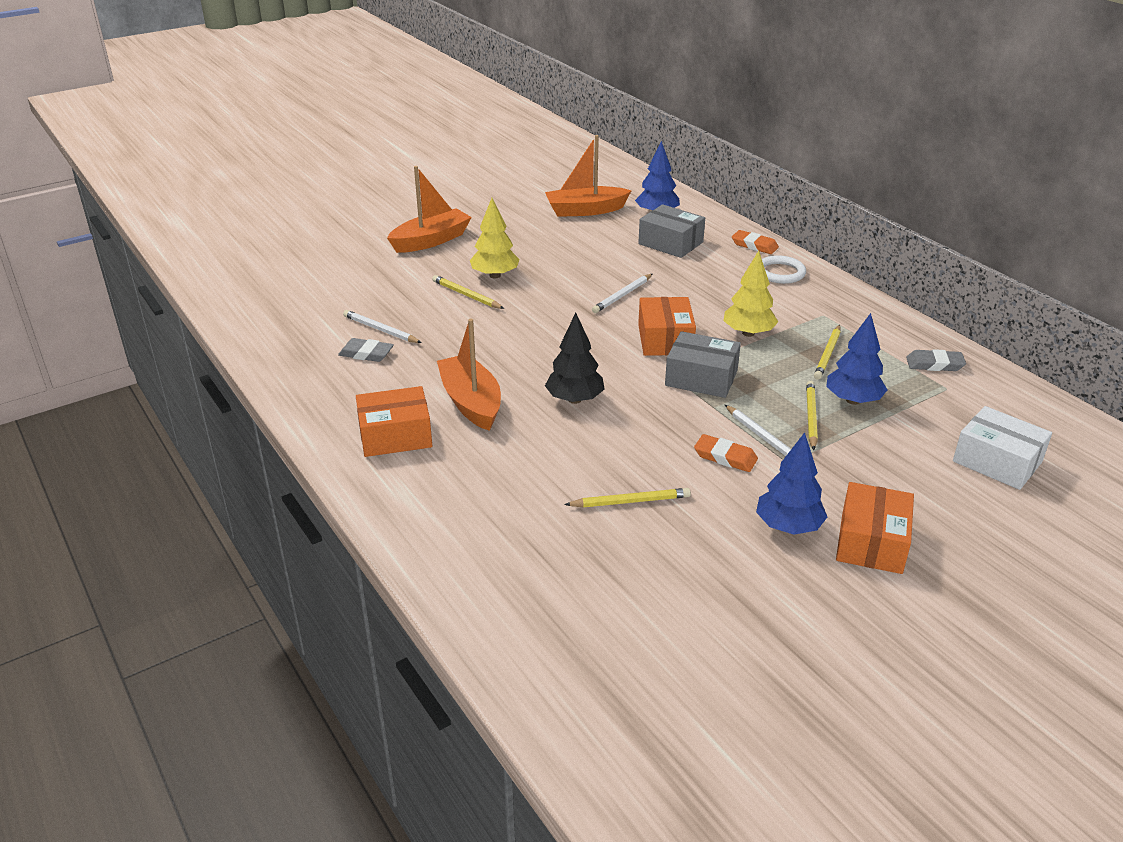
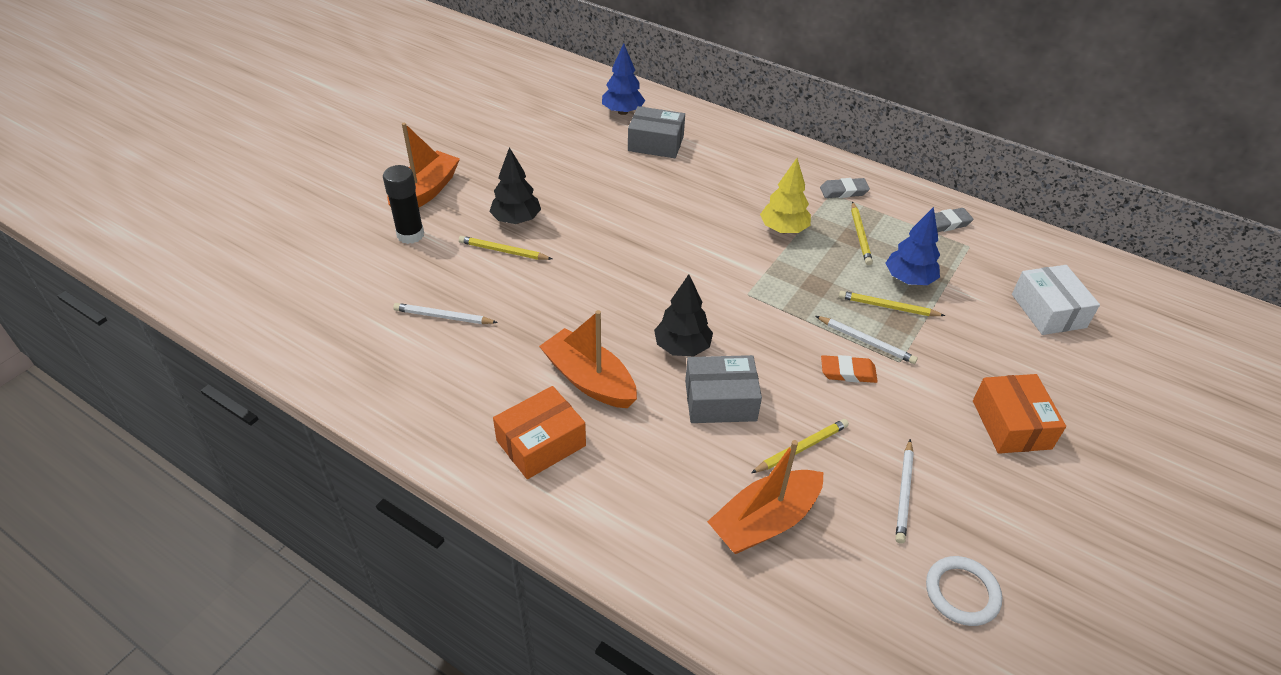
camera: 25 degrees left, 10 degrees up
(366, 354) = (447, 351): grey eraser -> grey eraser (843, 191)
(396, 268) = (410, 235): none -> black glue stick
(495, 275) = (516, 220): yellow tree -> black tree
(585, 210) = (554, 122): orange boat -> orange boat (764, 521)
(622, 295) = (650, 215): white pencil -> white pencil (904, 493)
(665, 339) = (718, 255): orange box -> none
(701, 378) = (775, 290): grey box -> grey box (720, 400)
(754, 245) = (729, 130): orange eraser -> none
(780, 273) = (769, 155): white ring -> white ring (962, 593)
(788, 526) = (941, 430): blue tree -> none
(811, 417) = (887, 307): yellow pencil -> yellow pencil turned 60 degrees counterclockwise
(997, 462) = (1048, 311): white box -> white box turned 60 degrees clockwise

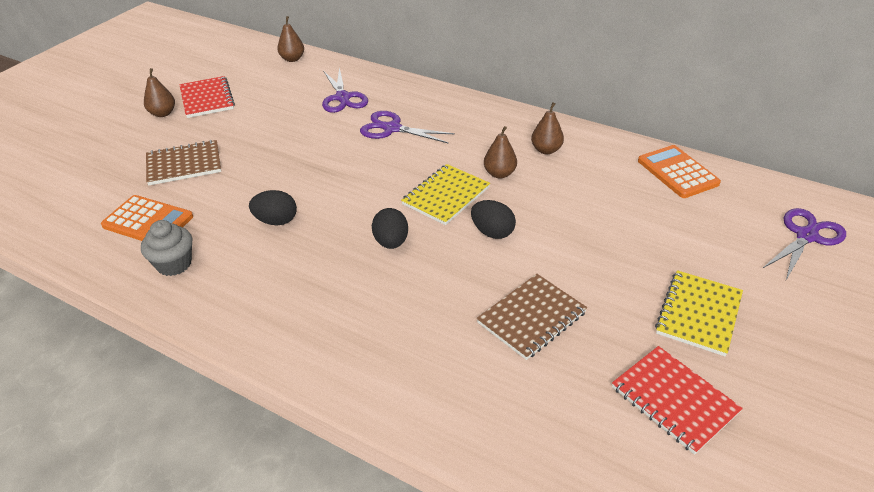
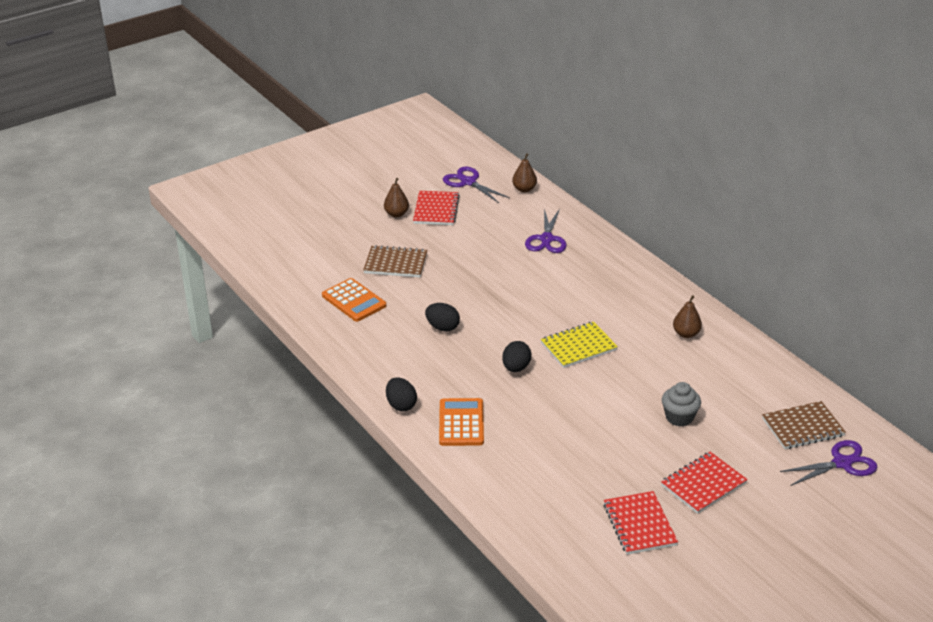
camera: 25 degrees right, 5 degrees down
(174, 264) = (360, 337): grey cupcake -> grey cupcake (679, 417)
(392, 128) = (571, 279): purple scissors -> purple scissors (468, 182)
(492, 232) = (595, 384): black egg -> black egg (401, 405)
(499, 174) = (633, 342): brown pear -> none
(531, 317) = (582, 448): brown notebook -> brown notebook (802, 427)
(677, 172) = (782, 384): orange calculator -> orange calculator (461, 423)
(698, 314) = (703, 484): yellow notebook -> red notebook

..............................

> _Task description_
Lines from the one with "(677, 172) = (782, 384): orange" through the last line of the listing above: return these exactly, and nothing else.

> _Your solution_
(677, 172) = (782, 384): orange calculator -> orange calculator (461, 423)
(698, 314) = (703, 484): yellow notebook -> red notebook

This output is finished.